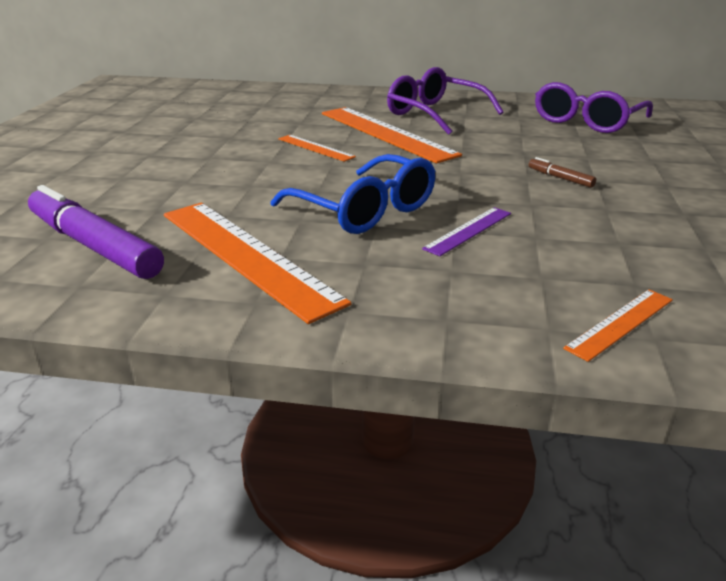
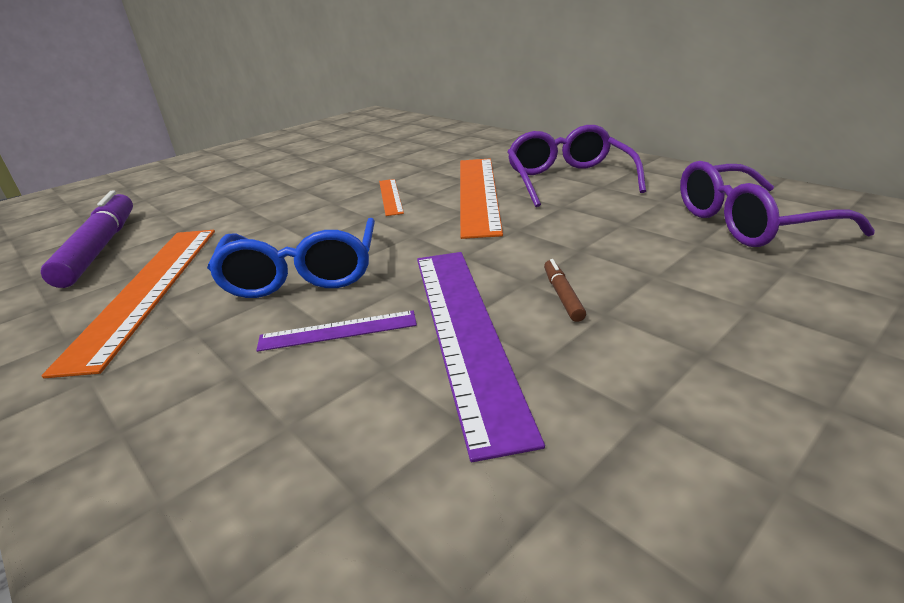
camera: 40 degrees right, 0 degrees up
(543, 208) = (465, 331): none -> purple ruler
(621, 323) = (229, 549): orange ruler -> none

**ASSIGNED TASK:**
Take every line above that includes the string "ruler" and return it.

**TASK SOLUTION:**
(543, 208) = (465, 331): none -> purple ruler
(621, 323) = (229, 549): orange ruler -> none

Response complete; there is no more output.